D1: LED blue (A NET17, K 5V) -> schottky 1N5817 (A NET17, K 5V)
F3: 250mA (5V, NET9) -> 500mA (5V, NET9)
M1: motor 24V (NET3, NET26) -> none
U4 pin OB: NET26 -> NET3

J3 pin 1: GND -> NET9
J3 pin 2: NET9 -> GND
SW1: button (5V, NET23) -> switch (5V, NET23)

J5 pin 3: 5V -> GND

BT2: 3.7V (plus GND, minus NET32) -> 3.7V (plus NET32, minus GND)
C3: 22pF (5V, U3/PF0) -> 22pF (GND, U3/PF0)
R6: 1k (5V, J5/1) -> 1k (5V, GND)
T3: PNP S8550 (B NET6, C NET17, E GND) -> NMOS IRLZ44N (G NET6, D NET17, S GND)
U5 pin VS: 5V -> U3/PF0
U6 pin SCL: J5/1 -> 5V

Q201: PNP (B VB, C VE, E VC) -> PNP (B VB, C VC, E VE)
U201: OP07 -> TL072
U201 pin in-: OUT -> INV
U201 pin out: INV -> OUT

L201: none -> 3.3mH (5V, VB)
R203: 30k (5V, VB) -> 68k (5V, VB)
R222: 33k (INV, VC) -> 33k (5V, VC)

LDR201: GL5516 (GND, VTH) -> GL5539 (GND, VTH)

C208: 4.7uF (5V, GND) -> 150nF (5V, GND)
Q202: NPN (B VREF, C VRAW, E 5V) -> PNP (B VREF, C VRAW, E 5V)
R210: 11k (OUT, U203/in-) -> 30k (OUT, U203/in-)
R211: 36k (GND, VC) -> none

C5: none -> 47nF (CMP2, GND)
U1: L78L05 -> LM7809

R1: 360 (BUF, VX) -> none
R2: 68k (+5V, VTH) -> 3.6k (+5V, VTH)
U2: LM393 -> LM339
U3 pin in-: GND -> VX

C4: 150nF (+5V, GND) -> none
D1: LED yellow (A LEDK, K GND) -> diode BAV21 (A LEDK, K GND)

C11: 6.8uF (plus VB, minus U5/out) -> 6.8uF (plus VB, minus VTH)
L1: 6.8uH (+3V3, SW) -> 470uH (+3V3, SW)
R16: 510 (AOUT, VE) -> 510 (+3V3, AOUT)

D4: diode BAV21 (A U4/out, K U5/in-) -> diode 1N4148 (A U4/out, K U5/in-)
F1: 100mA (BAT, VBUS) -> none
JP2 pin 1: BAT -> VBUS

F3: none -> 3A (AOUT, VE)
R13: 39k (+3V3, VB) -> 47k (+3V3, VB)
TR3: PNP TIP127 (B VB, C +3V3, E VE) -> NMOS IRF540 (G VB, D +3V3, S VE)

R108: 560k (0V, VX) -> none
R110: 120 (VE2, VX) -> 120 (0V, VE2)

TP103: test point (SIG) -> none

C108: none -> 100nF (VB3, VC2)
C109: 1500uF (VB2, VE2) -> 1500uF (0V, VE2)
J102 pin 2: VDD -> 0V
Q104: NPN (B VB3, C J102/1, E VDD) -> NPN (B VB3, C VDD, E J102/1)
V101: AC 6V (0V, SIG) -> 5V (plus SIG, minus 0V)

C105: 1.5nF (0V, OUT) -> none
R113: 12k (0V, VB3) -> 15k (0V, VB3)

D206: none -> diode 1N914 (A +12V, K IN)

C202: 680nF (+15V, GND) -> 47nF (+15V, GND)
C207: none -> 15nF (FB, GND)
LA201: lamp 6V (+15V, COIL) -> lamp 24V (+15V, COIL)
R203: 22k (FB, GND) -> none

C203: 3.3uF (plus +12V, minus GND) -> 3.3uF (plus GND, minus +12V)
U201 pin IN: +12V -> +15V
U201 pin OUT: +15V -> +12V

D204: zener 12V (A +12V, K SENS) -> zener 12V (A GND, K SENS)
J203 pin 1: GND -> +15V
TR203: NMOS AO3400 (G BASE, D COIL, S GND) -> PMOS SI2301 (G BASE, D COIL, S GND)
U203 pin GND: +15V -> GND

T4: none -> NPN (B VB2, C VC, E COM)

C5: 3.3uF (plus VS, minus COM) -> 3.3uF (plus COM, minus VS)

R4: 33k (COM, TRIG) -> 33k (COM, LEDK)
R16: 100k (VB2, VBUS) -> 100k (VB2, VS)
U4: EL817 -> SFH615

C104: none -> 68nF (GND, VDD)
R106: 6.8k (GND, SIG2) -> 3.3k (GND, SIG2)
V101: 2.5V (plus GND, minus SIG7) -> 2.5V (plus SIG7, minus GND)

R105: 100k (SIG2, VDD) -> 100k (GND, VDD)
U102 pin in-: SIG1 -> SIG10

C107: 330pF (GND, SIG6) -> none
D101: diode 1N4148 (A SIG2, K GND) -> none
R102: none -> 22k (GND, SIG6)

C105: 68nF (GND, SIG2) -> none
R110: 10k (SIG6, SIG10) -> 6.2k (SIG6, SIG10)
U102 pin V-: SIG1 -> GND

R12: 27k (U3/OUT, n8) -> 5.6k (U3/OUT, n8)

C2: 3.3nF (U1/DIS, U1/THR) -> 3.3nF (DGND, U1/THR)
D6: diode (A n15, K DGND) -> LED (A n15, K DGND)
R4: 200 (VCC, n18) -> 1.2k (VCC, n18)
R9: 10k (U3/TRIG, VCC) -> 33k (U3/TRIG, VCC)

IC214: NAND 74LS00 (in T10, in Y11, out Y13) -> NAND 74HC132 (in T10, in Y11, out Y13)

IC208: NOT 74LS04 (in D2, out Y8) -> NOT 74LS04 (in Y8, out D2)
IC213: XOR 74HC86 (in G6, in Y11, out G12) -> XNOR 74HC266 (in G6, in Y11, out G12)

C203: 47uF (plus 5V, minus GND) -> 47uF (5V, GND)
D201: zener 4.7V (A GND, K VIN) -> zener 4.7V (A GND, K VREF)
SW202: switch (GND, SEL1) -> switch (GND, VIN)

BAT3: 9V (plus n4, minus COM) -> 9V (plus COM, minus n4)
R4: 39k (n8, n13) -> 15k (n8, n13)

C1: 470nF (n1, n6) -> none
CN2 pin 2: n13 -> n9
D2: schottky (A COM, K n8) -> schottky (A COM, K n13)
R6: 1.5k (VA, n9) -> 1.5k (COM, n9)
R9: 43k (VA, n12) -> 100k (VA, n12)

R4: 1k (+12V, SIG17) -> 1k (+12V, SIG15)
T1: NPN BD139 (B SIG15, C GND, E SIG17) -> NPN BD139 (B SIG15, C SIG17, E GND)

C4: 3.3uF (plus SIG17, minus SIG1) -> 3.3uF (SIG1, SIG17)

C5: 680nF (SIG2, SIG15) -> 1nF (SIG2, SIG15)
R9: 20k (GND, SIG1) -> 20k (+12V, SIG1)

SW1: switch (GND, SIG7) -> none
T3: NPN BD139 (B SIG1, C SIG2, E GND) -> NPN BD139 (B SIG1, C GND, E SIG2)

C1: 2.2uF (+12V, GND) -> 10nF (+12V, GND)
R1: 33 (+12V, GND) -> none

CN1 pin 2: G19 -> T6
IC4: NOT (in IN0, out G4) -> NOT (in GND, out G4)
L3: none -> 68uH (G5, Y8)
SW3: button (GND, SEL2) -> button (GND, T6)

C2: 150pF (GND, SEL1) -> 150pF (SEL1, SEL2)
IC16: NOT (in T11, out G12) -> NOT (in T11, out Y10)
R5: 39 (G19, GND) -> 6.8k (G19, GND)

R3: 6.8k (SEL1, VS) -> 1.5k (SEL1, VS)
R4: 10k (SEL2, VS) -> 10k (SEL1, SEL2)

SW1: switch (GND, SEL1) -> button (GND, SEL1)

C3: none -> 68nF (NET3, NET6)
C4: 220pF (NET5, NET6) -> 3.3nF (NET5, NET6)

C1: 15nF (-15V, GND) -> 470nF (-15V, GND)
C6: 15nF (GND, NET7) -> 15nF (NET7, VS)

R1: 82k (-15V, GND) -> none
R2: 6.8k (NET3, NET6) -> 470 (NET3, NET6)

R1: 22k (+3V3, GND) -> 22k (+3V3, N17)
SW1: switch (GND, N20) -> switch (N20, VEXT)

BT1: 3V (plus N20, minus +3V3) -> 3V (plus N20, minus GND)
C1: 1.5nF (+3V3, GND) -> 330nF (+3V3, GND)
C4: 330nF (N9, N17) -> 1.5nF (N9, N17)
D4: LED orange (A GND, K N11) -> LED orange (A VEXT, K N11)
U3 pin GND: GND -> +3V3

==================================================

▸ Work task: All lines above between those holding "C1: 470nF (n1, n6) -> none" and "R9: 20k (GND, SIG1) -> 20k (+12V, SIG1)", inclusive, must be set down unchanged, and no other line may be included.

▸ Answer section:
C1: 470nF (n1, n6) -> none
CN2 pin 2: n13 -> n9
D2: schottky (A COM, K n8) -> schottky (A COM, K n13)
R6: 1.5k (VA, n9) -> 1.5k (COM, n9)
R9: 43k (VA, n12) -> 100k (VA, n12)

R4: 1k (+12V, SIG17) -> 1k (+12V, SIG15)
T1: NPN BD139 (B SIG15, C GND, E SIG17) -> NPN BD139 (B SIG15, C SIG17, E GND)

C4: 3.3uF (plus SIG17, minus SIG1) -> 3.3uF (SIG1, SIG17)

C5: 680nF (SIG2, SIG15) -> 1nF (SIG2, SIG15)
R9: 20k (GND, SIG1) -> 20k (+12V, SIG1)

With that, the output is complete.